» **Work required**
If a record holds a picture, leave the picture out, but write out everything else exactly.

[Data for processing]

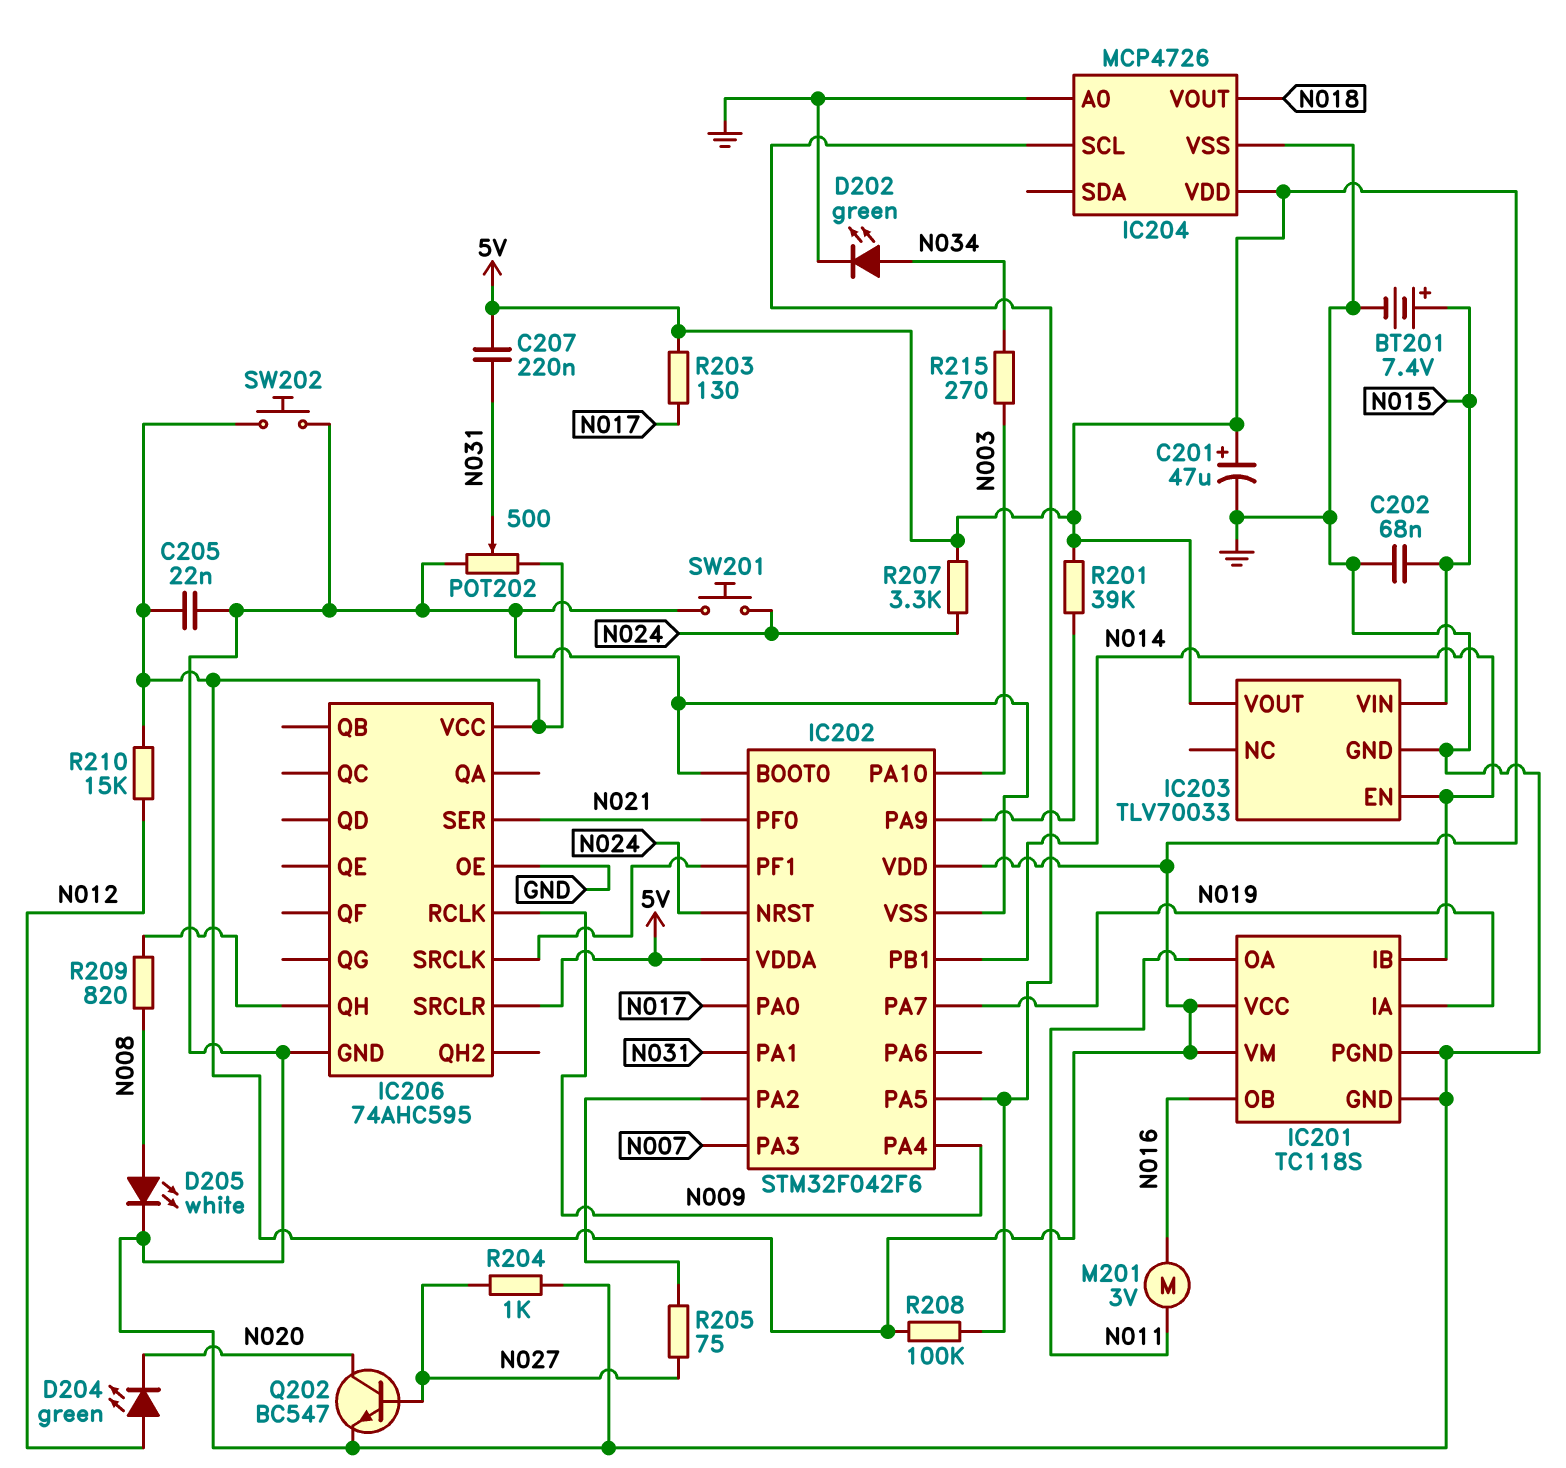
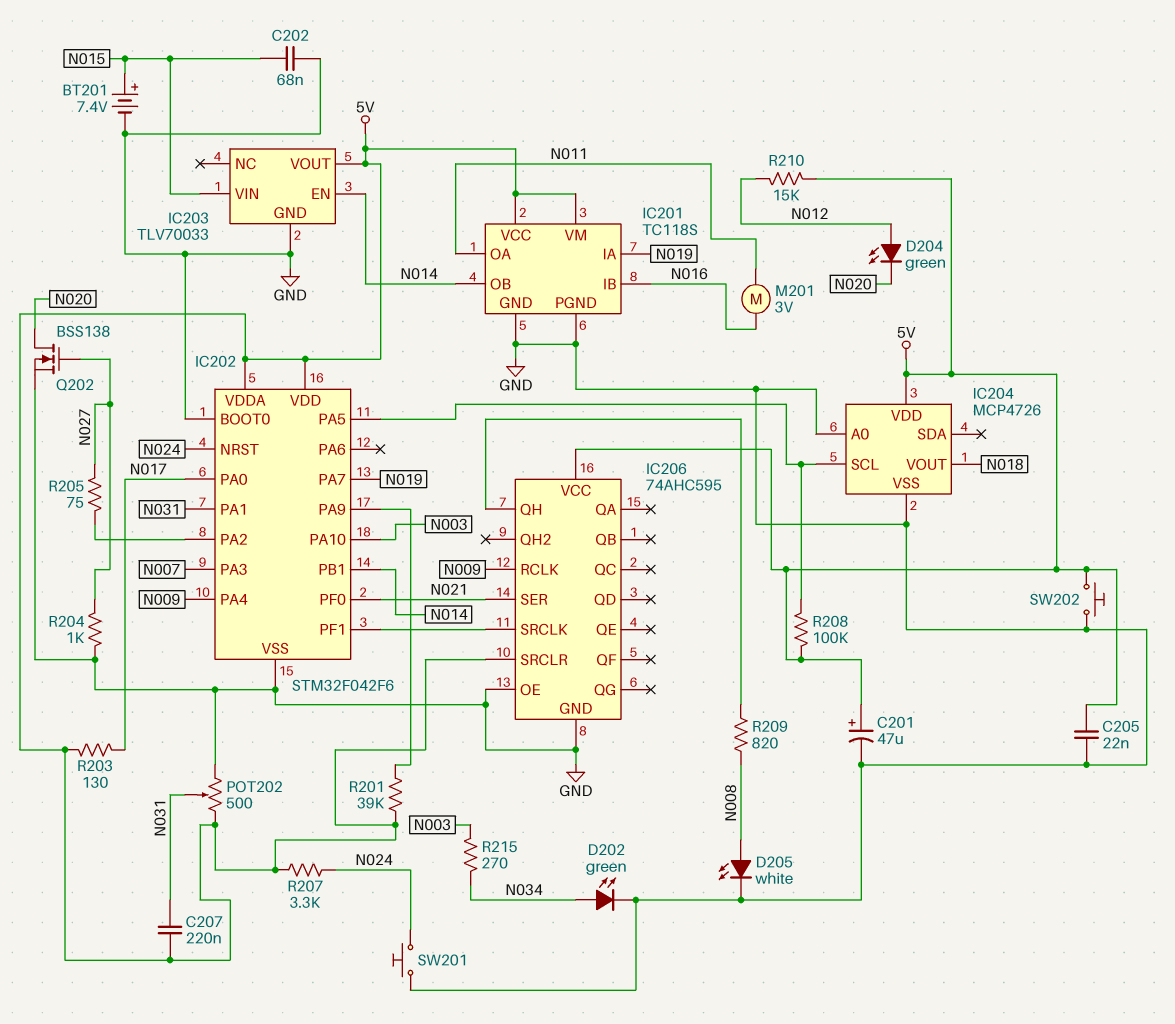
IC201 pin IB: N014 -> N016
IC201 pin OB: N016 -> N014
Q202: NPN BC547 (B N027, C N020, E GND) -> NMOS BSS138 (G N027, D N020, S GND)

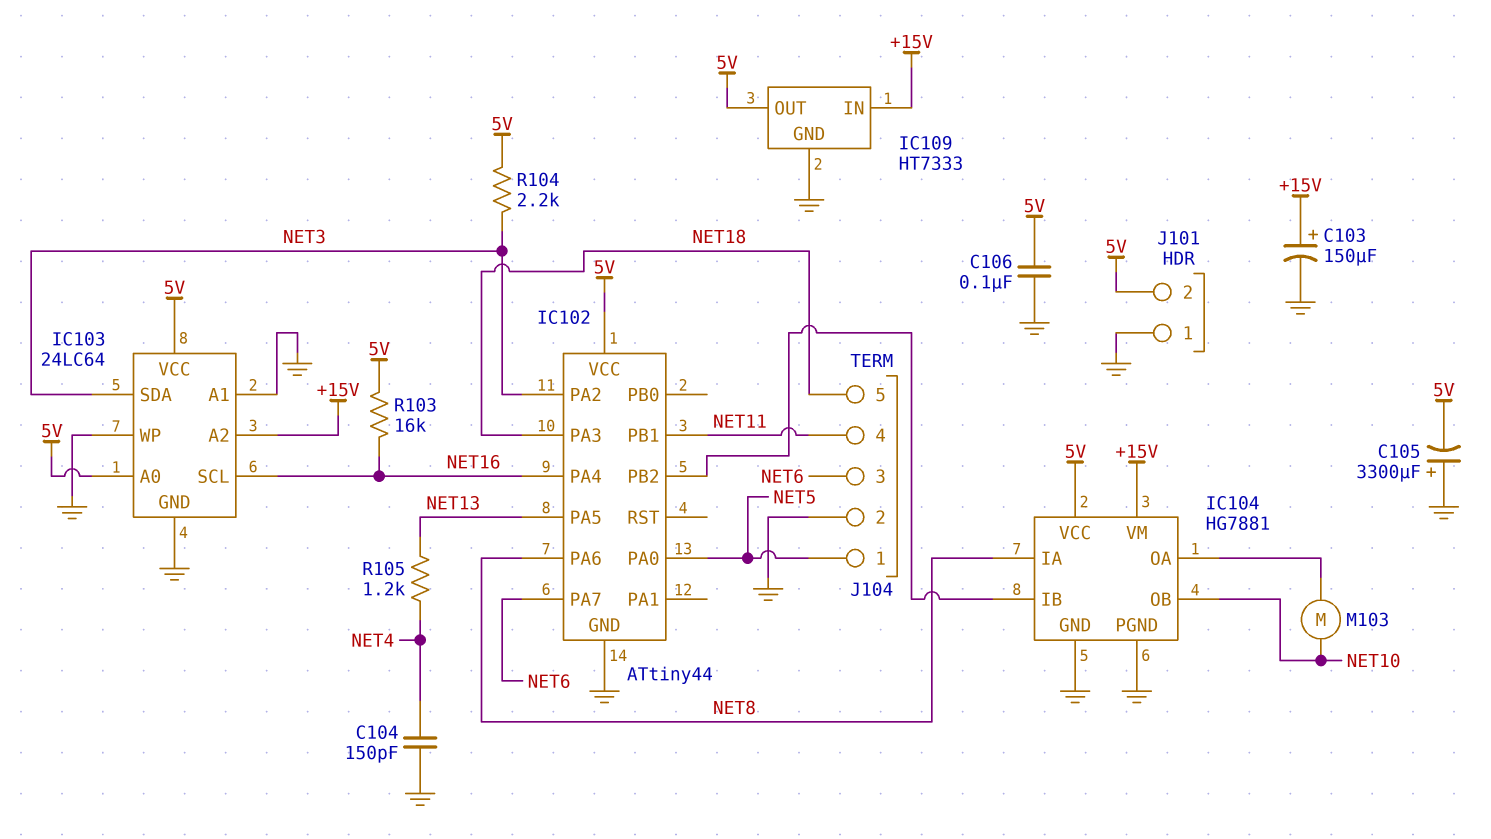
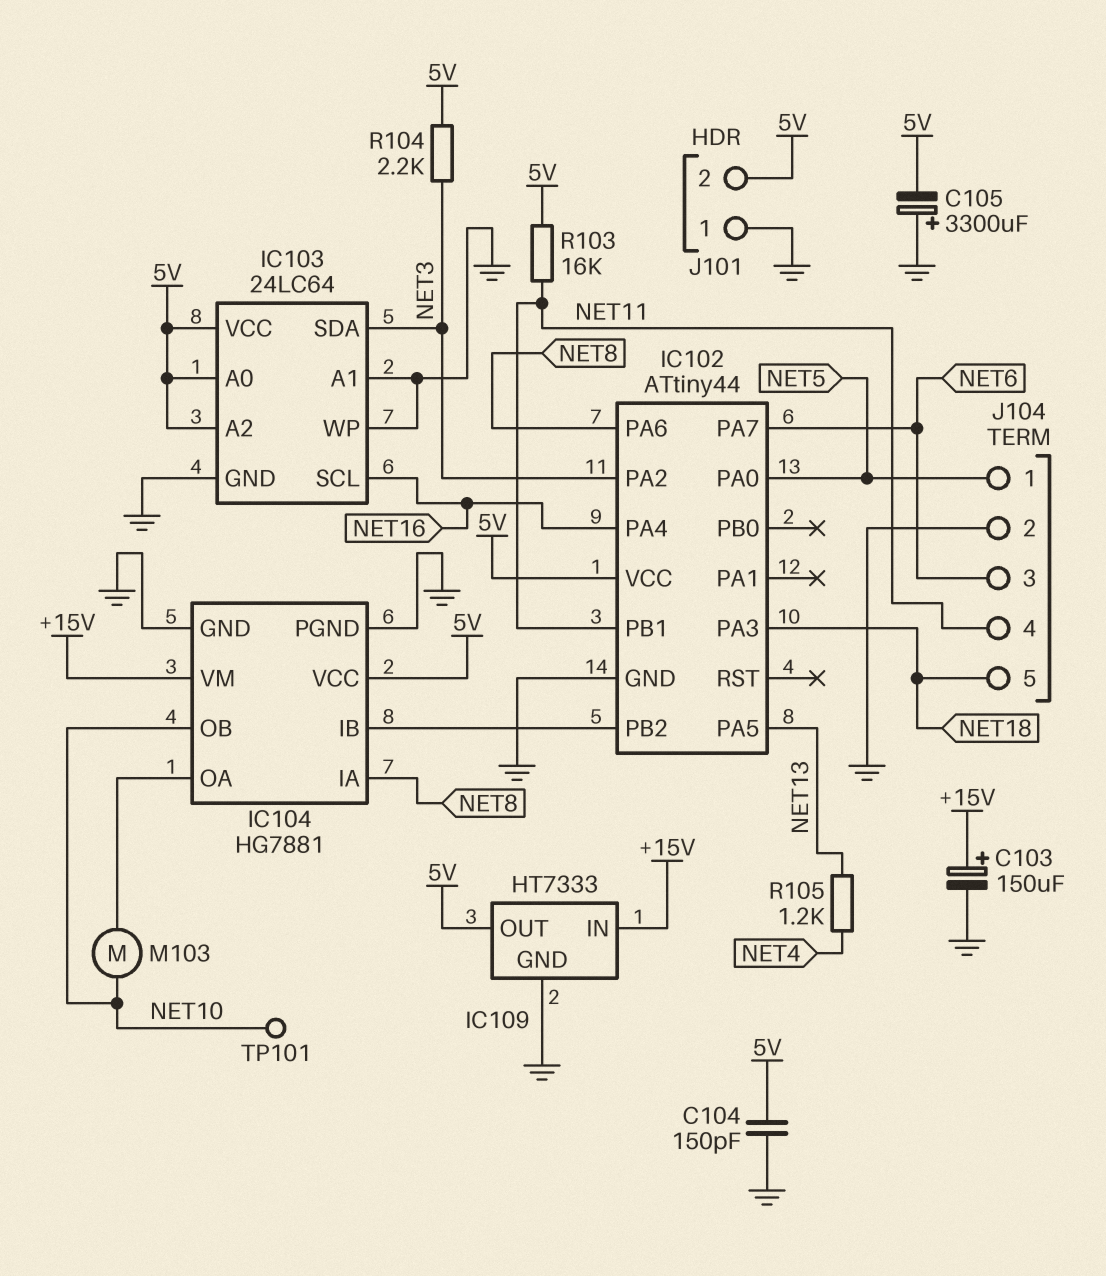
C104: 150pF (GND, NET4) -> 150pF (5V, GND)
C106: 100nF (5V, GND) -> none
IC103 pin A2: +15V -> 5V
R103: 16k (5V, NET16) -> 16k (5V, NET11)
TP101: none -> test point (NET10)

[/Data for processing]

» **Written answer**
IC201 pin IB: N014 -> N016
IC201 pin OB: N016 -> N014
Q202: NPN BC547 (B N027, C N020, E GND) -> NMOS BSS138 (G N027, D N020, S GND)

C104: 150pF (GND, NET4) -> 150pF (5V, GND)
C106: 100nF (5V, GND) -> none
IC103 pin A2: +15V -> 5V
R103: 16k (5V, NET16) -> 16k (5V, NET11)
TP101: none -> test point (NET10)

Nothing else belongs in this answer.